*** Begin section ***
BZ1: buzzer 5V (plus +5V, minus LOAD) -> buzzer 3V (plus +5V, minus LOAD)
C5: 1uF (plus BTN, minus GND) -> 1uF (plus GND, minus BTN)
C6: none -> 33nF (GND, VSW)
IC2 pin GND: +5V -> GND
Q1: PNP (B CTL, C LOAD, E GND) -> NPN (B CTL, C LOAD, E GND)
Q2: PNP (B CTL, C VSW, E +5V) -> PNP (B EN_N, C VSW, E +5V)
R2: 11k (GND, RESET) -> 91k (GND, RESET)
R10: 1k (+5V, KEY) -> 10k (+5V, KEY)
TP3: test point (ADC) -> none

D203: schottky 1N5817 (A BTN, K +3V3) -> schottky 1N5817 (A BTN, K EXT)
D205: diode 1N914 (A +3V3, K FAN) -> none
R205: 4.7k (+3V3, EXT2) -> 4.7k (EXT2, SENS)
*** End section ***
PROBLEM DETAILS: Return the records above in their entirety, exactly as they appear.

ANSWER FOR THE TASK:
BZ1: buzzer 5V (plus +5V, minus LOAD) -> buzzer 3V (plus +5V, minus LOAD)
C5: 1uF (plus BTN, minus GND) -> 1uF (plus GND, minus BTN)
C6: none -> 33nF (GND, VSW)
IC2 pin GND: +5V -> GND
Q1: PNP (B CTL, C LOAD, E GND) -> NPN (B CTL, C LOAD, E GND)
Q2: PNP (B CTL, C VSW, E +5V) -> PNP (B EN_N, C VSW, E +5V)
R2: 11k (GND, RESET) -> 91k (GND, RESET)
R10: 1k (+5V, KEY) -> 10k (+5V, KEY)
TP3: test point (ADC) -> none

D203: schottky 1N5817 (A BTN, K +3V3) -> schottky 1N5817 (A BTN, K EXT)
D205: diode 1N914 (A +3V3, K FAN) -> none
R205: 4.7k (+3V3, EXT2) -> 4.7k (EXT2, SENS)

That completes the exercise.